INSTRUCTION:
The answer should consist of each line from the data below that includes "plant".

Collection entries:
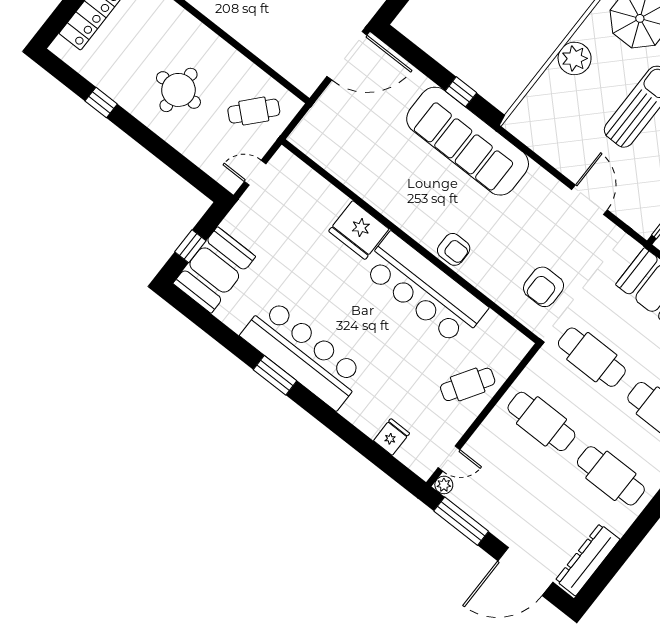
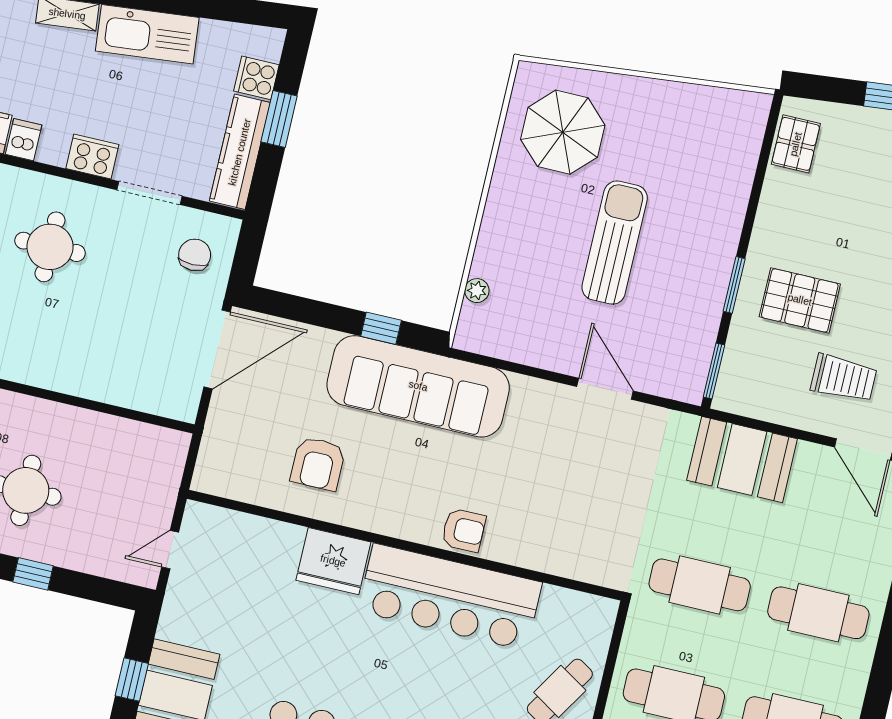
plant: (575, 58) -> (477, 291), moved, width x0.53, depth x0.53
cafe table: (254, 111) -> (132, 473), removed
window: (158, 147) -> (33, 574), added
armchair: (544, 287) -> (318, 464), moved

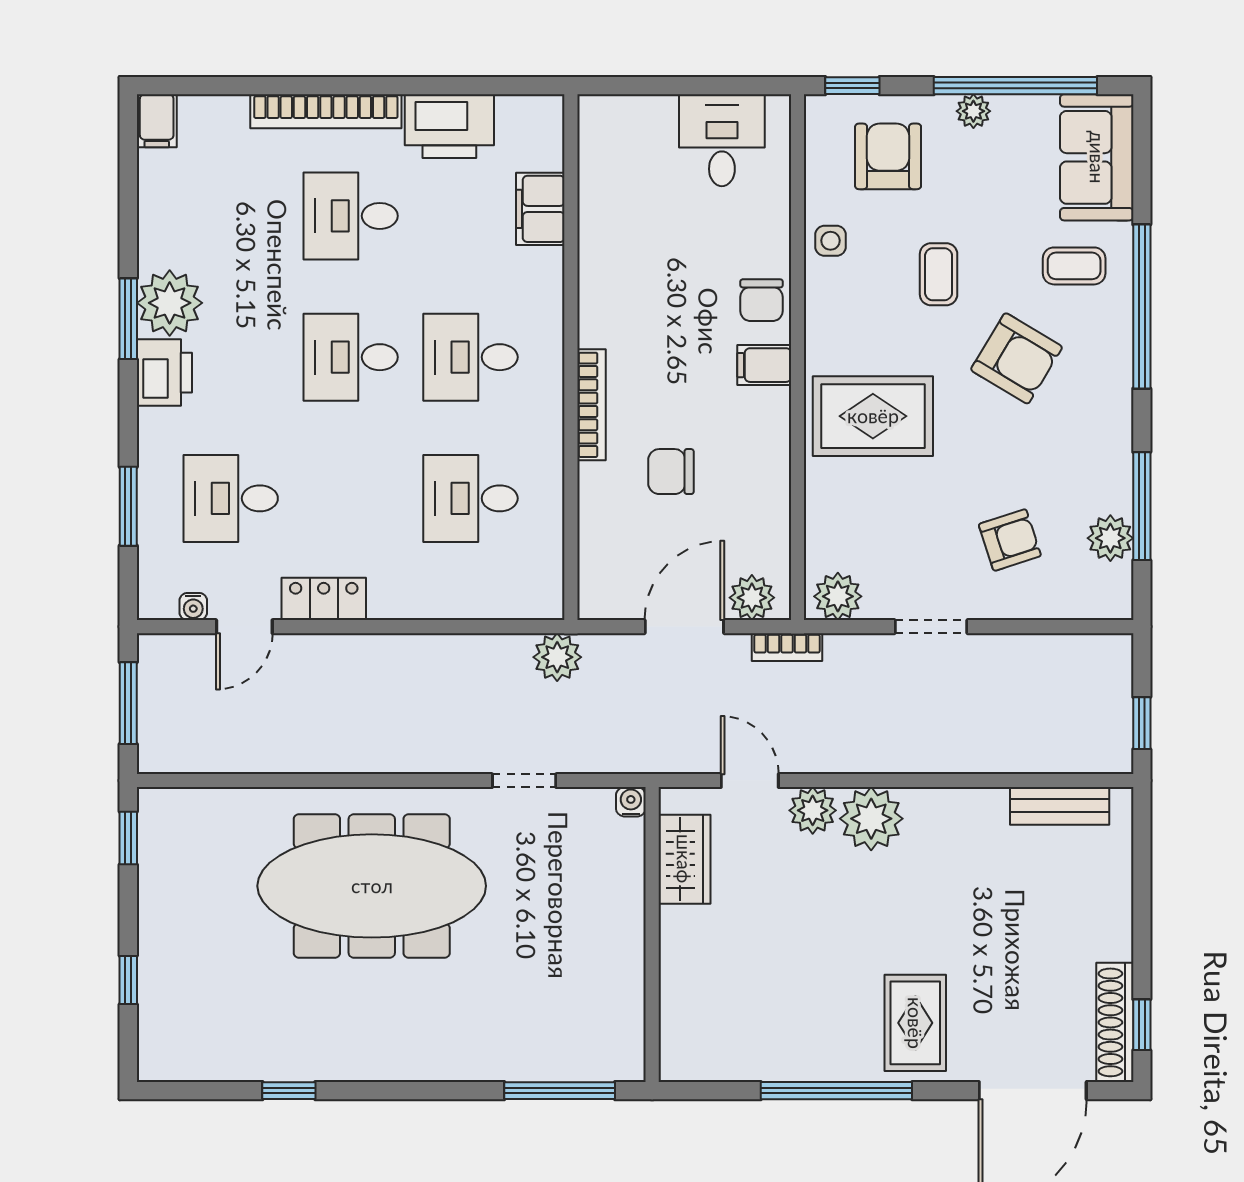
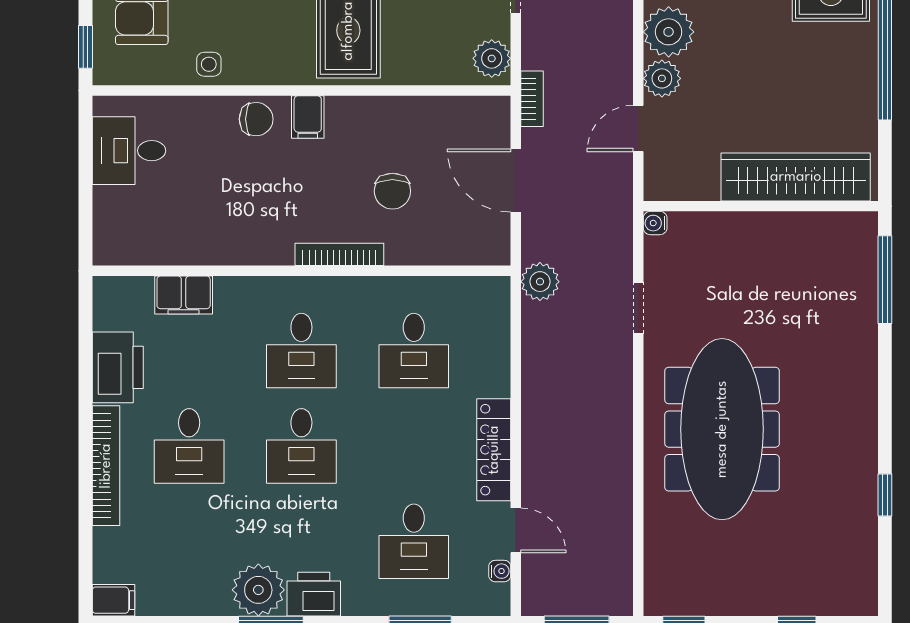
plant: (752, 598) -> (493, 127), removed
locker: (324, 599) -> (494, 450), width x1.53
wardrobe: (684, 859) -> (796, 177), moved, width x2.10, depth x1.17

YOUR RESPONSE:
plant: (575, 58) -> (477, 291), moved, width x0.53, depth x0.53
plant: (752, 598) -> (493, 127), removed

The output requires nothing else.